About this task » One exact copy of the listing is needed. It should contain no pictures.

Given information »
* * *
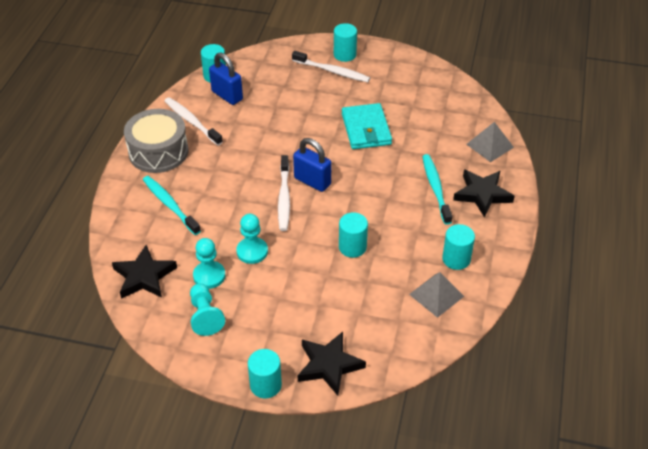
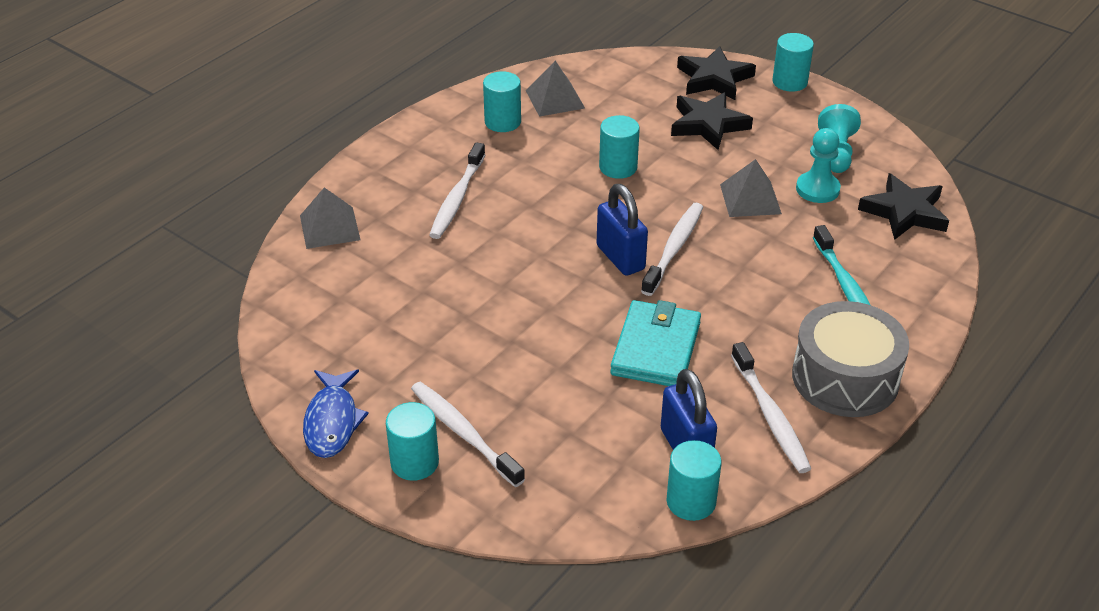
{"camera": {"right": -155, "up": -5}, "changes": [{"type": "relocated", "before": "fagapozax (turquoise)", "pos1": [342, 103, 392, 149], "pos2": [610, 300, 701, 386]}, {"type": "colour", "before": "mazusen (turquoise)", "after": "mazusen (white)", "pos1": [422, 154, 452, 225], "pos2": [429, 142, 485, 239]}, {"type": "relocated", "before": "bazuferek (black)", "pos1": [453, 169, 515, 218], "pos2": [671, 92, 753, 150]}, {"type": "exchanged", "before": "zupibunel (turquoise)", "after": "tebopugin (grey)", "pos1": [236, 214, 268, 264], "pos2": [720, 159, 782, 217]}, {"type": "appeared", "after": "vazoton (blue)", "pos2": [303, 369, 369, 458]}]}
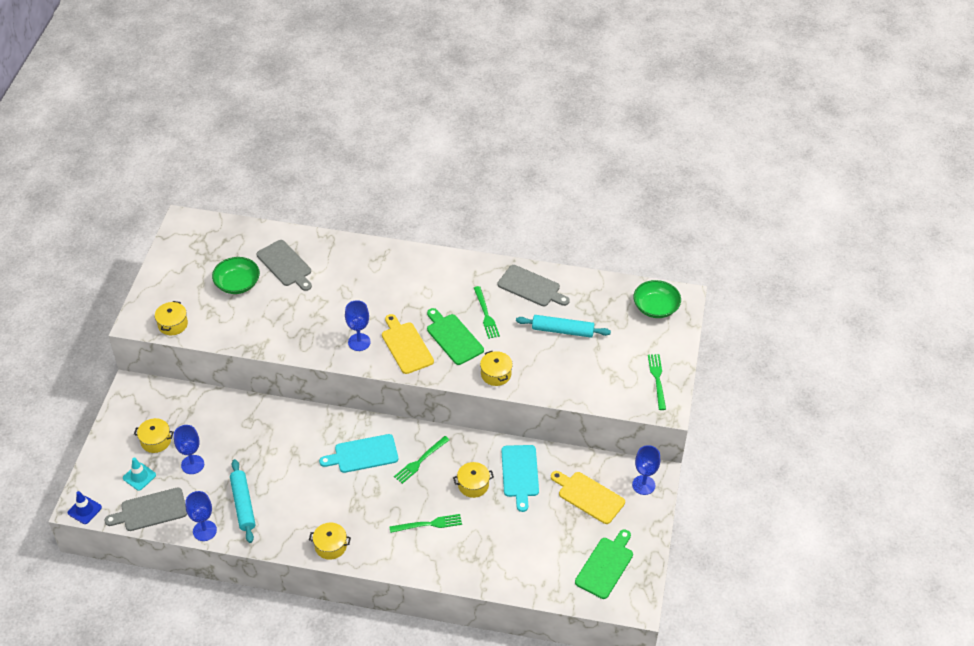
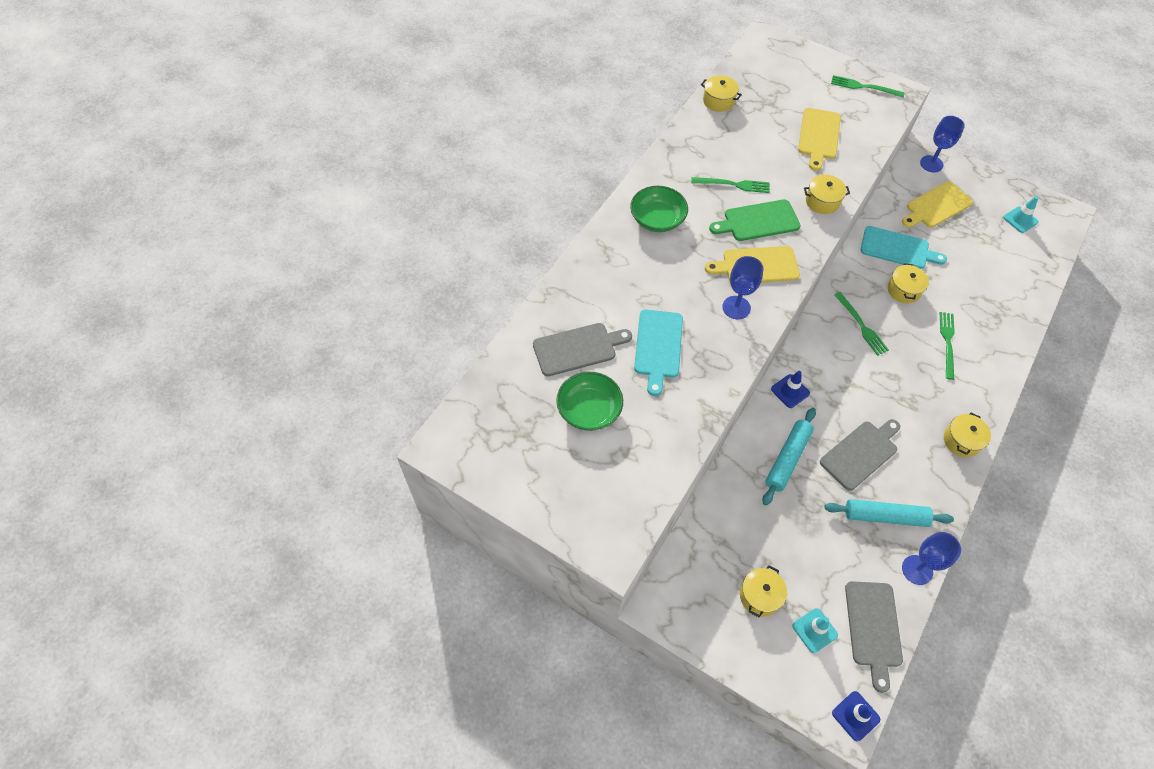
{"camera": {"right": -70, "up": 10}, "changes": [{"type": "relocated", "before": "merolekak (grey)", "pos1": [498, 265, 570, 306], "pos2": [820, 419, 900, 491]}, {"type": "relocated", "before": "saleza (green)", "pos1": [633, 280, 681, 318], "pos2": [630, 186, 688, 232]}, {"type": "relocated", "before": "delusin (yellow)", "pos1": [155, 301, 188, 335], "pos2": [701, 75, 742, 112]}, {"type": "relocated", "before": "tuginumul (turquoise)", "pos1": [516, 315, 611, 338], "pos2": [762, 408, 816, 506]}, {"type": "missing", "before": "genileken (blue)", "pos1": [174, 425, 204, 474]}, {"type": "relocated", "before": "merolekak (turquoise)", "pos1": [319, 434, 398, 473], "pos2": [634, 309, 683, 396]}, {"type": "exchanged", "before": "merolekak (green)", "after": "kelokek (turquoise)", "pos1": [575, 529, 633, 599], "pos2": [1003, 196, 1039, 233]}, {"type": "appeared", "after": "merolekak (yellow)", "pos2": [798, 108, 841, 171]}, {"type": "appeared", "after": "kelokek (blue)", "pos2": [771, 371, 810, 408]}]}
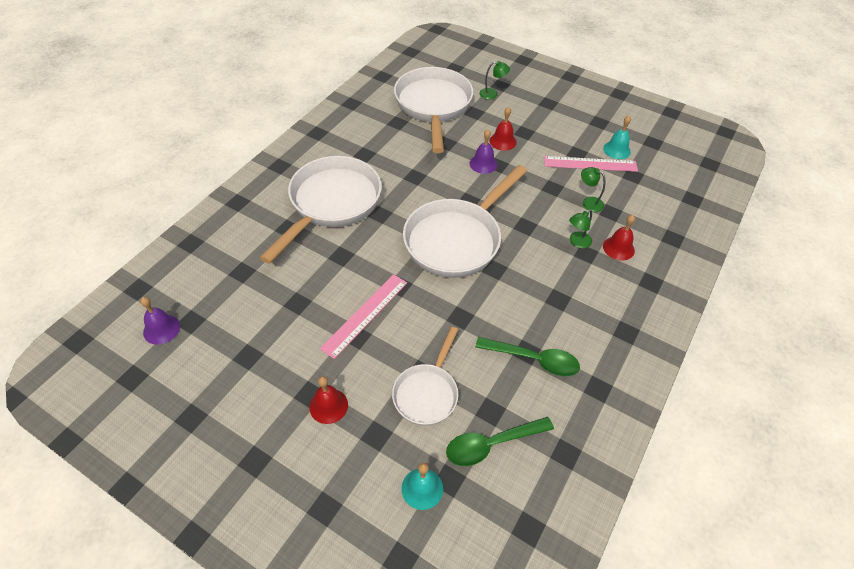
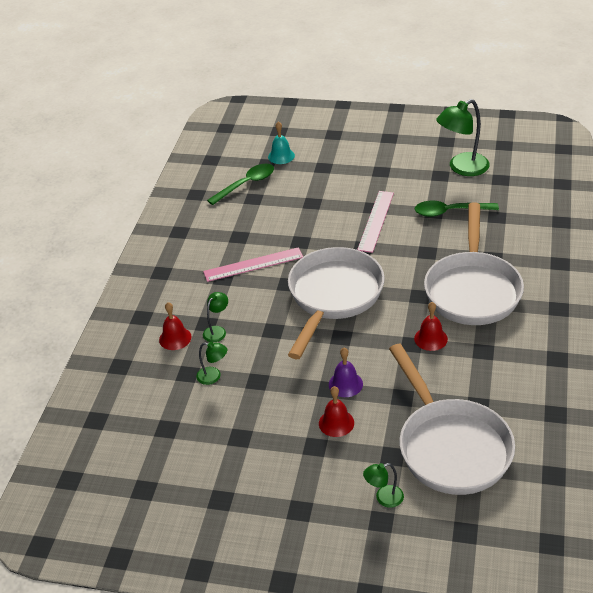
{"camera": {"right": 165, "up": -10}, "changes": [{"type": "missing", "before": "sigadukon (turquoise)", "pos1": [603, 116, 631, 159]}, {"type": "relocated", "before": "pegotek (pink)", "pos1": [544, 156, 638, 172], "pos2": [203, 247, 303, 282]}, {"type": "missing", "before": "sigadukon (purple)", "pos1": [140, 297, 180, 345]}, {"type": "missing", "before": "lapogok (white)", "pos1": [392, 327, 458, 426]}, {"type": "relocated", "before": "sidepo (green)", "pos1": [475, 337, 580, 376], "pos2": [415, 201, 499, 217]}, {"type": "relocated", "before": "sigadukon (red)", "pos1": [309, 376, 348, 424], "pos2": [414, 302, 448, 351]}, {"type": "appeared", "after": "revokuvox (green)", "pos2": [436, 99, 490, 176]}]}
* * *
Task result »
{"camera": {"right": -155, "up": -5}, "changes": [{"type": "relocated", "before": "fagapozax (turquoise)", "pos1": [342, 103, 392, 149], "pos2": [610, 300, 701, 386]}, {"type": "colour", "before": "mazusen (turquoise)", "after": "mazusen (white)", "pos1": [422, 154, 452, 225], "pos2": [429, 142, 485, 239]}, {"type": "relocated", "before": "bazuferek (black)", "pos1": [453, 169, 515, 218], "pos2": [671, 92, 753, 150]}, {"type": "exchanged", "before": "zupibunel (turquoise)", "after": "tebopugin (grey)", "pos1": [236, 214, 268, 264], "pos2": [720, 159, 782, 217]}, {"type": "appeared", "after": "vazoton (blue)", "pos2": [303, 369, 369, 458]}]}
{"camera": {"right": -70, "up": 10}, "changes": [{"type": "relocated", "before": "merolekak (grey)", "pos1": [498, 265, 570, 306], "pos2": [820, 419, 900, 491]}, {"type": "relocated", "before": "saleza (green)", "pos1": [633, 280, 681, 318], "pos2": [630, 186, 688, 232]}, {"type": "relocated", "before": "delusin (yellow)", "pos1": [155, 301, 188, 335], "pos2": [701, 75, 742, 112]}, {"type": "relocated", "before": "tuginumul (turquoise)", "pos1": [516, 315, 611, 338], "pos2": [762, 408, 816, 506]}, {"type": "missing", "before": "genileken (blue)", "pos1": [174, 425, 204, 474]}, {"type": "relocated", "before": "merolekak (turquoise)", "pos1": [319, 434, 398, 473], "pos2": [634, 309, 683, 396]}, {"type": "exchanged", "before": "merolekak (green)", "after": "kelokek (turquoise)", "pos1": [575, 529, 633, 599], "pos2": [1003, 196, 1039, 233]}, {"type": "appeared", "after": "merolekak (yellow)", "pos2": [798, 108, 841, 171]}, {"type": "appeared", "after": "kelokek (blue)", "pos2": [771, 371, 810, 408]}]}
{"camera": {"right": 165, "up": -10}, "changes": [{"type": "missing", "before": "sigadukon (turquoise)", "pos1": [603, 116, 631, 159]}, {"type": "relocated", "before": "pegotek (pink)", "pos1": [544, 156, 638, 172], "pos2": [203, 247, 303, 282]}, {"type": "missing", "before": "sigadukon (purple)", "pos1": [140, 297, 180, 345]}, {"type": "missing", "before": "lapogok (white)", "pos1": [392, 327, 458, 426]}, {"type": "relocated", "before": "sidepo (green)", "pos1": [475, 337, 580, 376], "pos2": [415, 201, 499, 217]}, {"type": "relocated", "before": "sigadukon (red)", "pos1": [309, 376, 348, 424], "pos2": [414, 302, 448, 351]}, {"type": "appeared", "after": "revokuvox (green)", "pos2": [436, 99, 490, 176]}]}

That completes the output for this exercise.